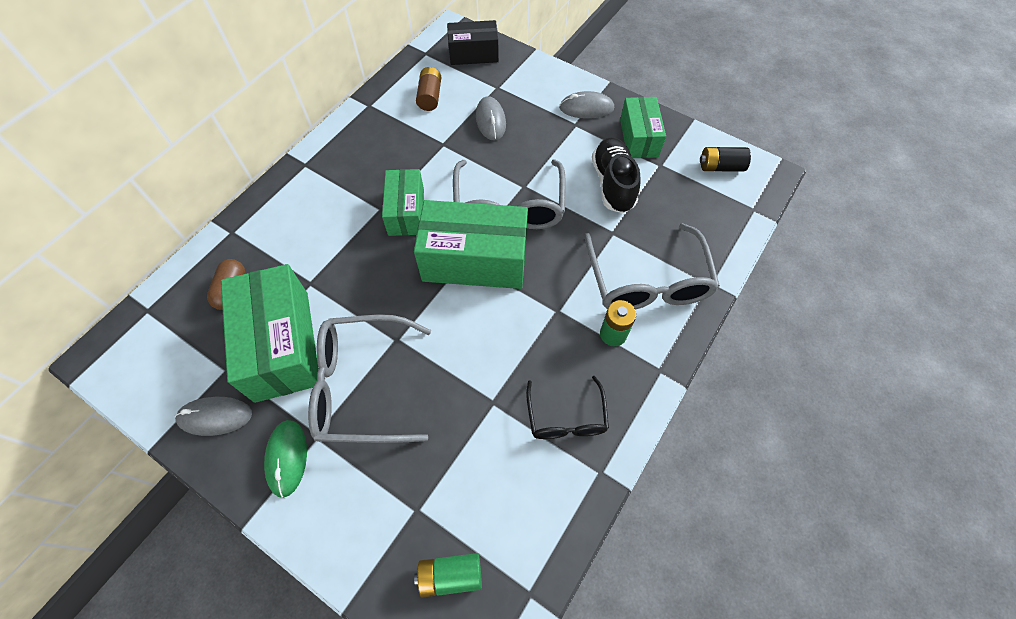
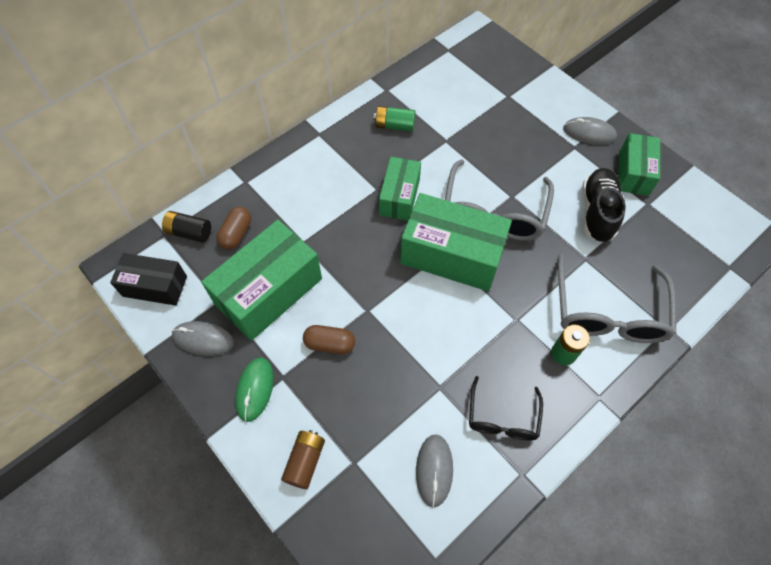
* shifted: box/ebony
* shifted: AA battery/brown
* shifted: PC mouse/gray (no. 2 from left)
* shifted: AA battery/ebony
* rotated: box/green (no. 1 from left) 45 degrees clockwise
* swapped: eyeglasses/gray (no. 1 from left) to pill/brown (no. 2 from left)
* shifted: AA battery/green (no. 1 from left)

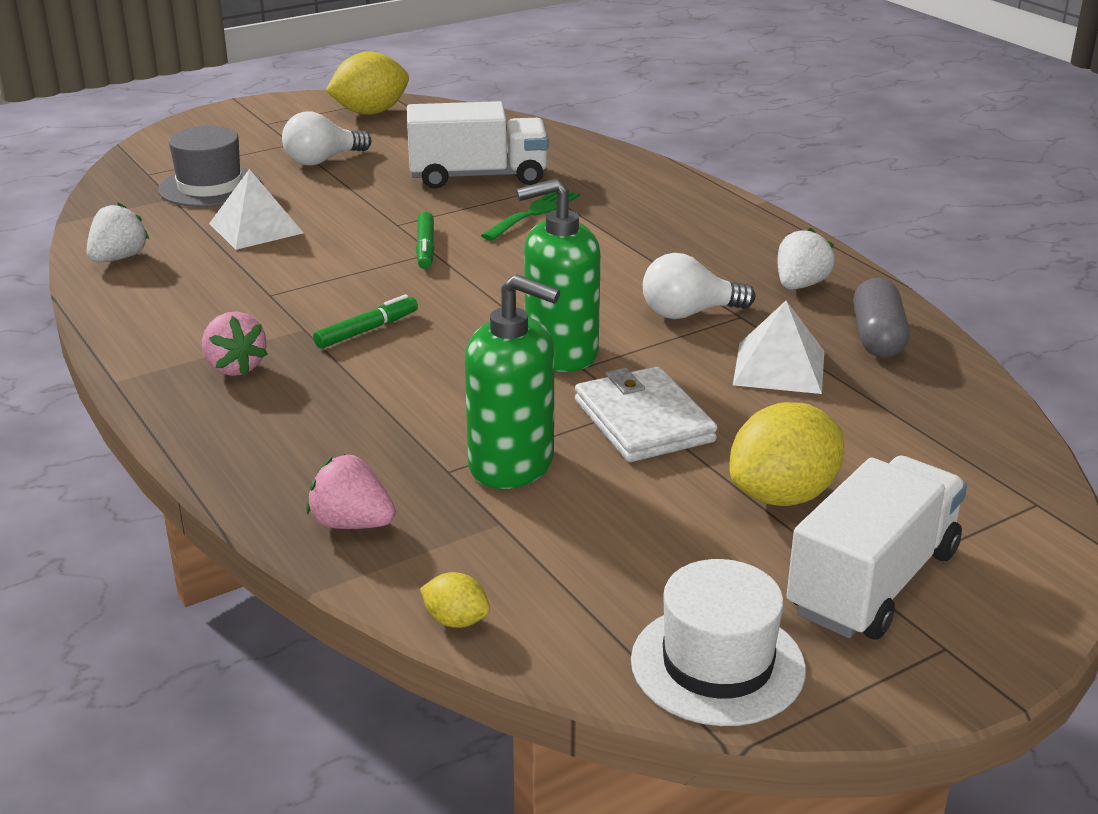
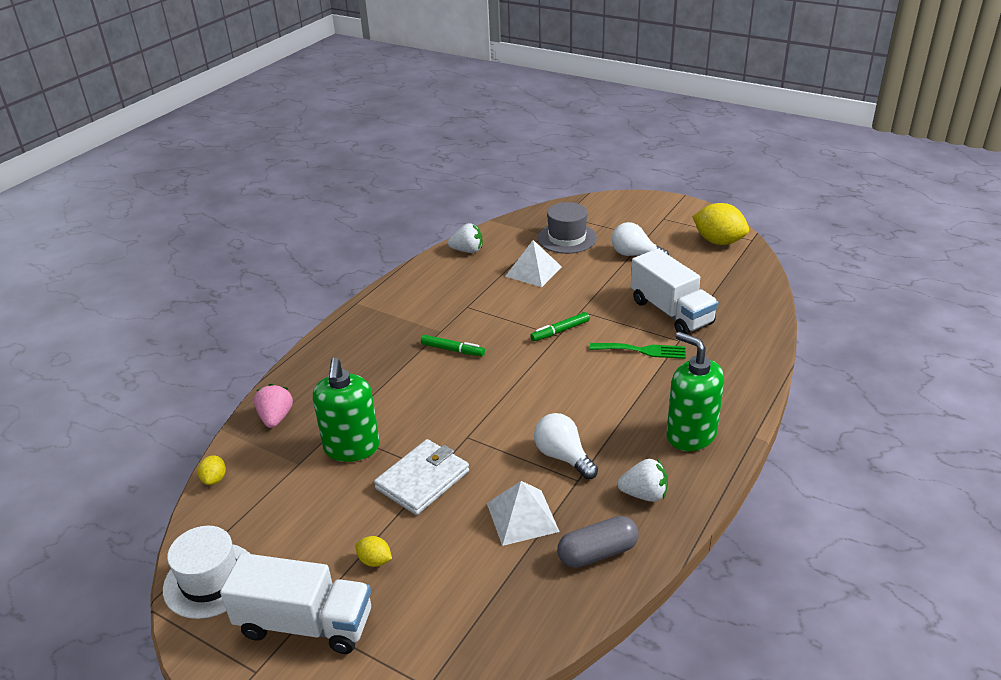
* shifted: pump bottle/green (no. 2 from left)
* gone: toy strawberry/pink (no. 1 from left)
* scaled: toy lemon/golden (no. 3 from left in the first image) x0.48

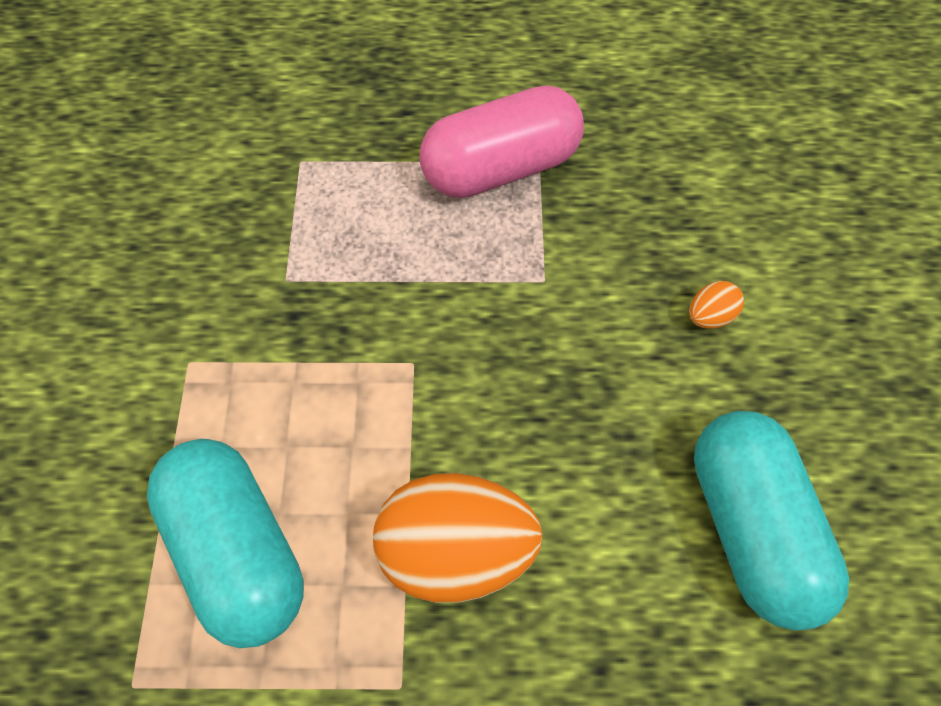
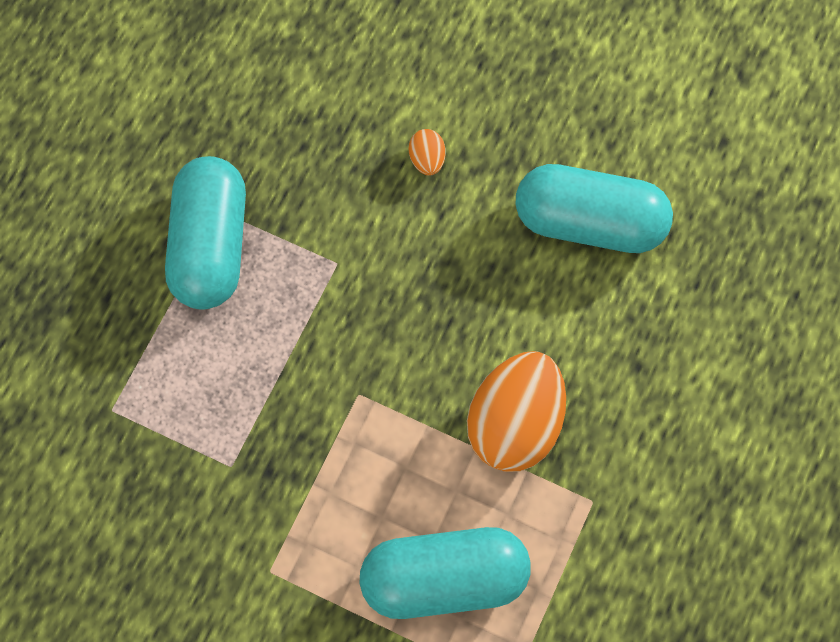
* repainted: pill/pink to pill/aqua (no. 1 from left)

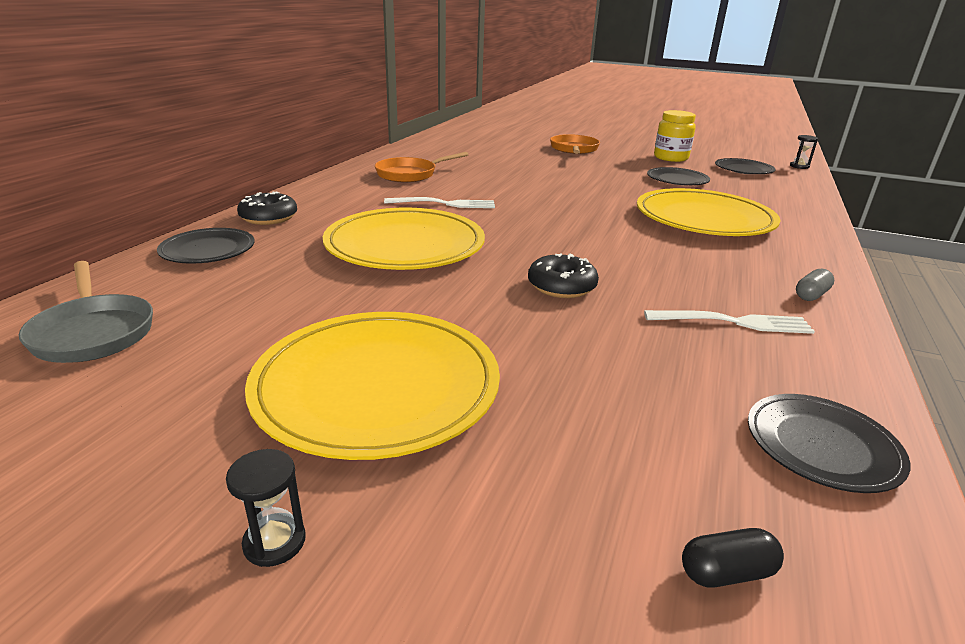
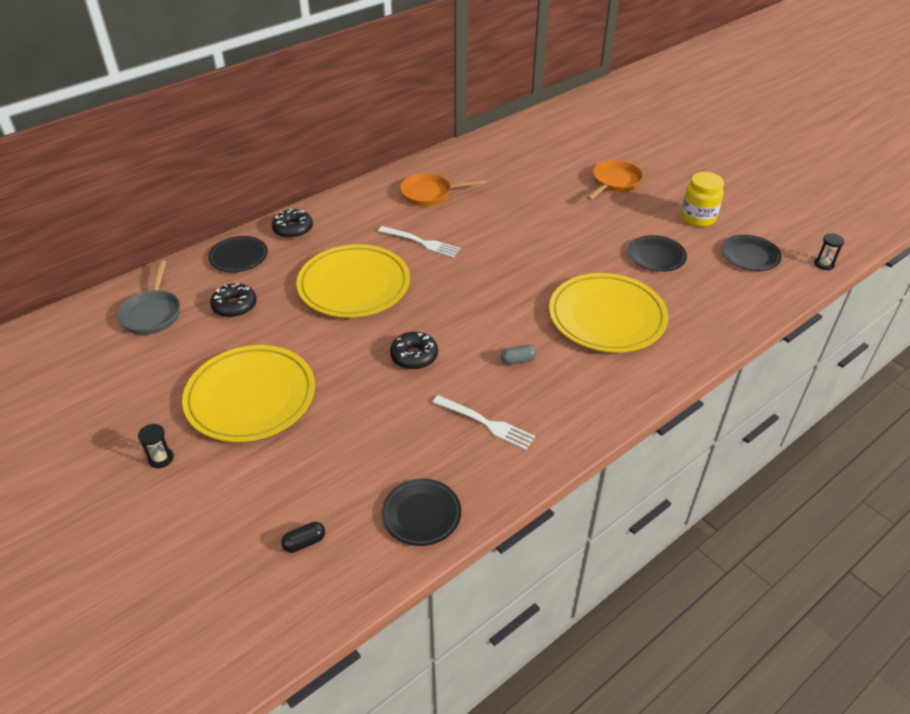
* shifted: pill/gray
* rotated: pill/ebony 45 degrees counterclockwise
* new: glazed donut/ebony (no. 1 from left)

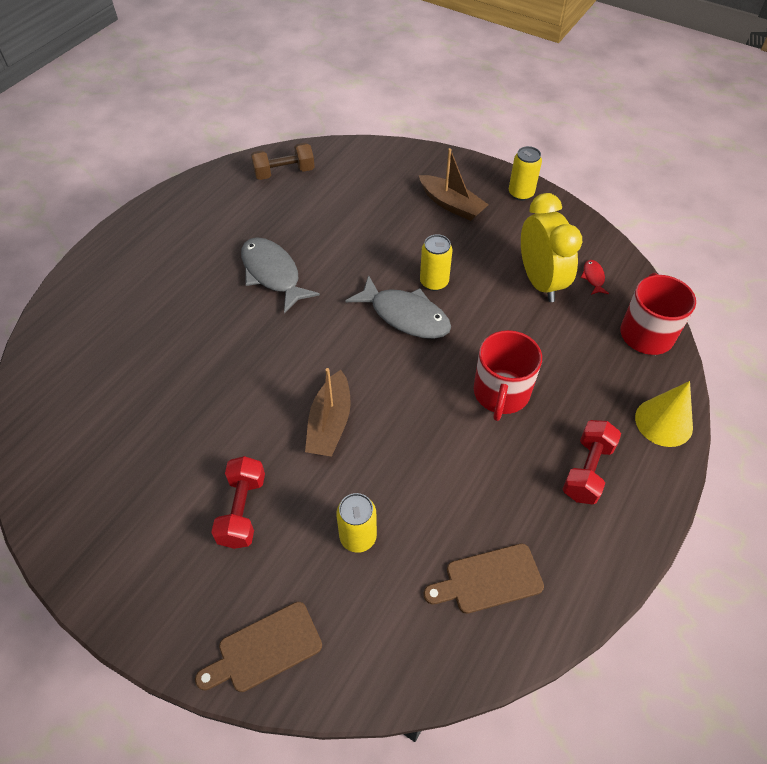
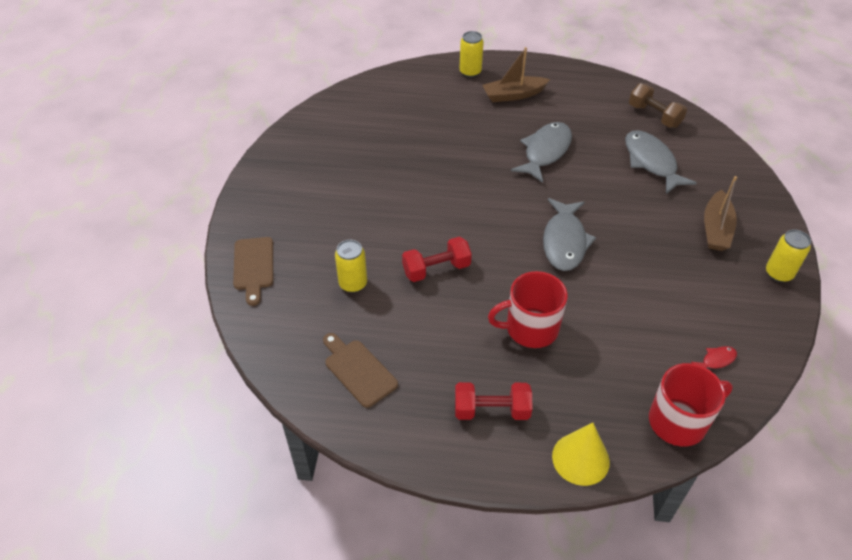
* gone: bedside clock/golden
* shifted: tin/golden (no. 2 from left)
* shifted: toy boat/brown (no. 1 from left)
* shifted: dumbbell/crimson (no. 1 from left)
* rotated: chopping board/brown (no. 1 from left) 135 degrees counterclockwise
* new: toy fish/gray (no. 3 from left)

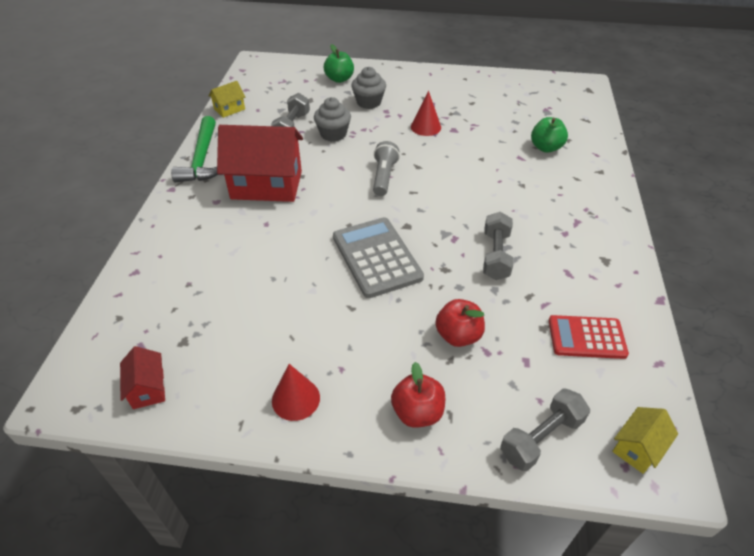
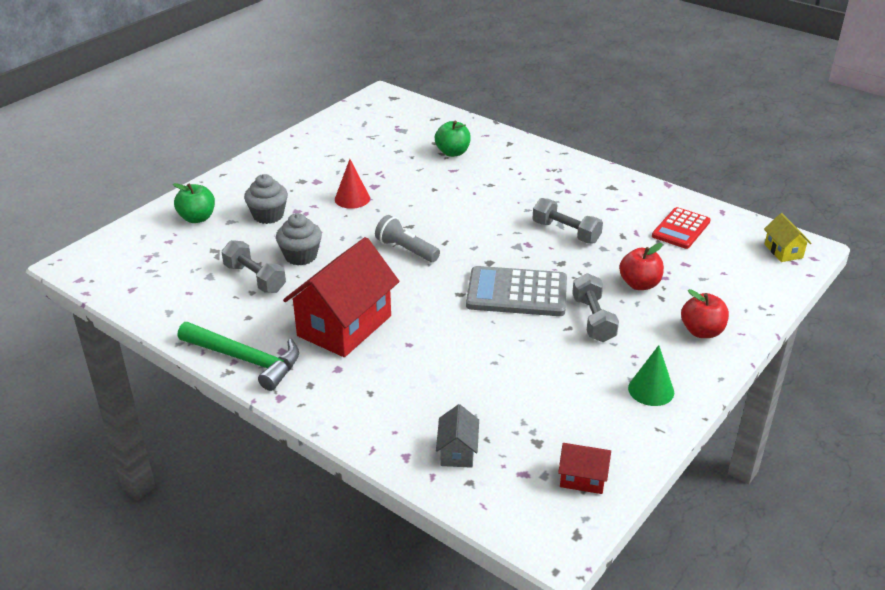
* gone: house/golden (no. 1 from left)
* repainted: solid cone/crimson (no. 1 from left) to solid cone/green
* shifted: dumbbell/gray (no. 3 from left)
* new: house/gray

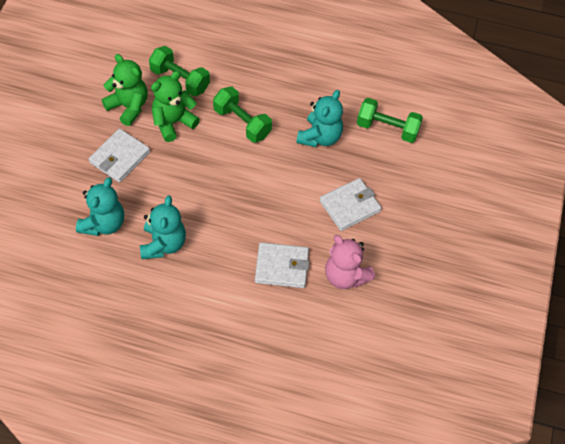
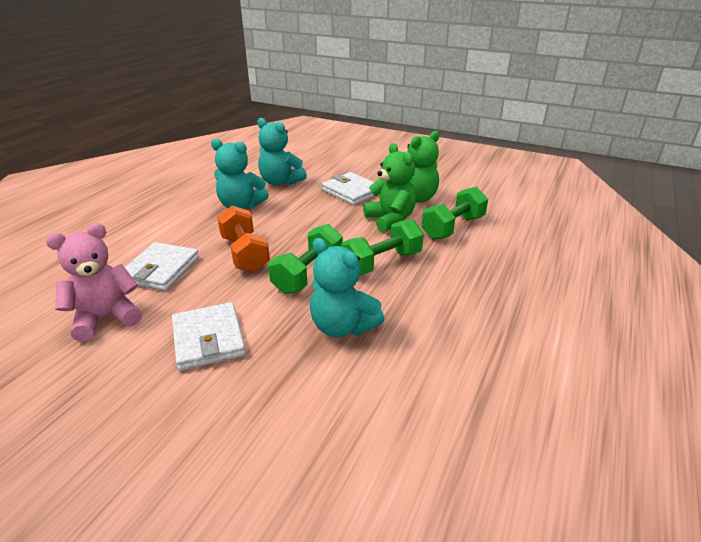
* shifted: dumbbell/green (no. 3 from left in the first image) to dumbbell/green (no. 1 from left)
* new: dumbbell/orange

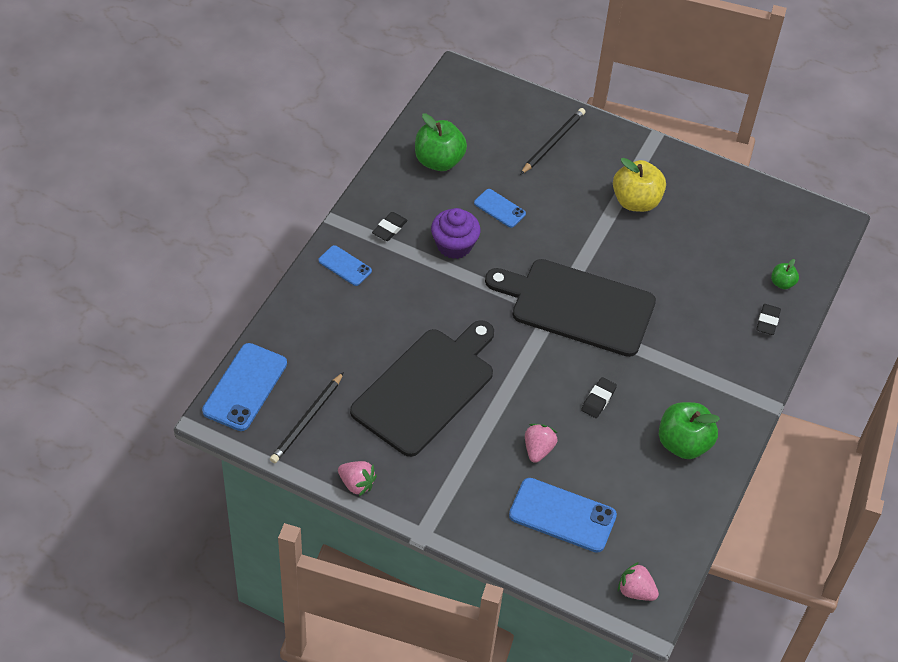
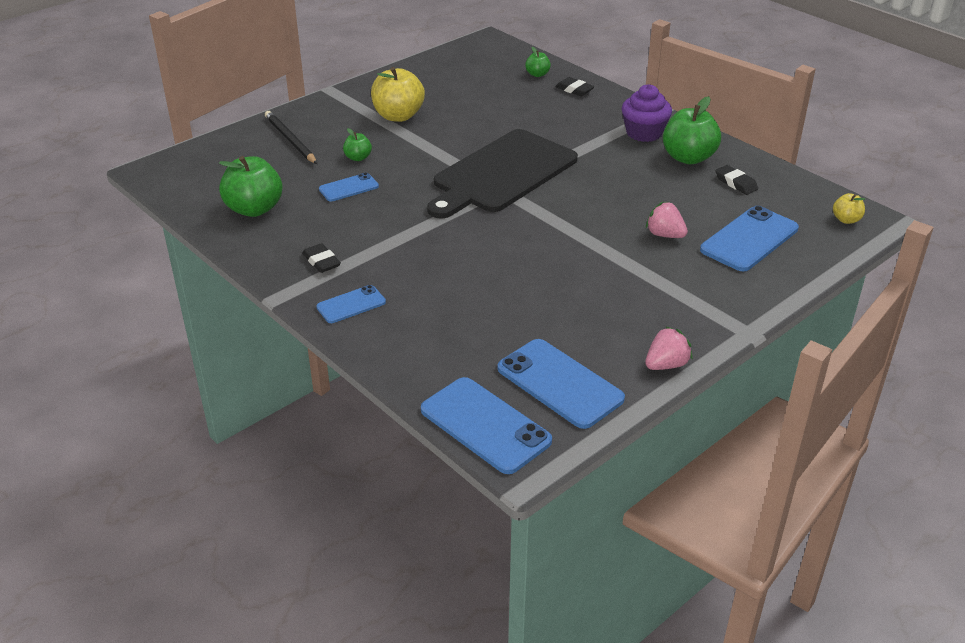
* shifted: muffin/purple
* gone: chopping board/ebony (no. 1 from left)
* swapped: lead pencil/ebony (no. 1 from left) to phone/blue (no. 4 from left)
* shifted: eraser/ebony (no. 2 from left in the first image) to eraser/ebony (no. 3 from left)
* swapped: toy strawberry/pink (no. 3 from left) to apple/golden (no. 2 from left)
* new: apple/green (no. 2 from left)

**What you are asked to do:** Please reproduce exactly and only the lines from the first line of the records through the line containing "pill/brown (no. 2 from left)", both included, omitting any pictures.

**Reply:**
* shifted: box/ebony
* shifted: AA battery/brown
* shifted: PC mouse/gray (no. 2 from left)
* shifted: AA battery/ebony
* rotated: box/green (no. 1 from left) 45 degrees clockwise
* swapped: eyeglasses/gray (no. 1 from left) to pill/brown (no. 2 from left)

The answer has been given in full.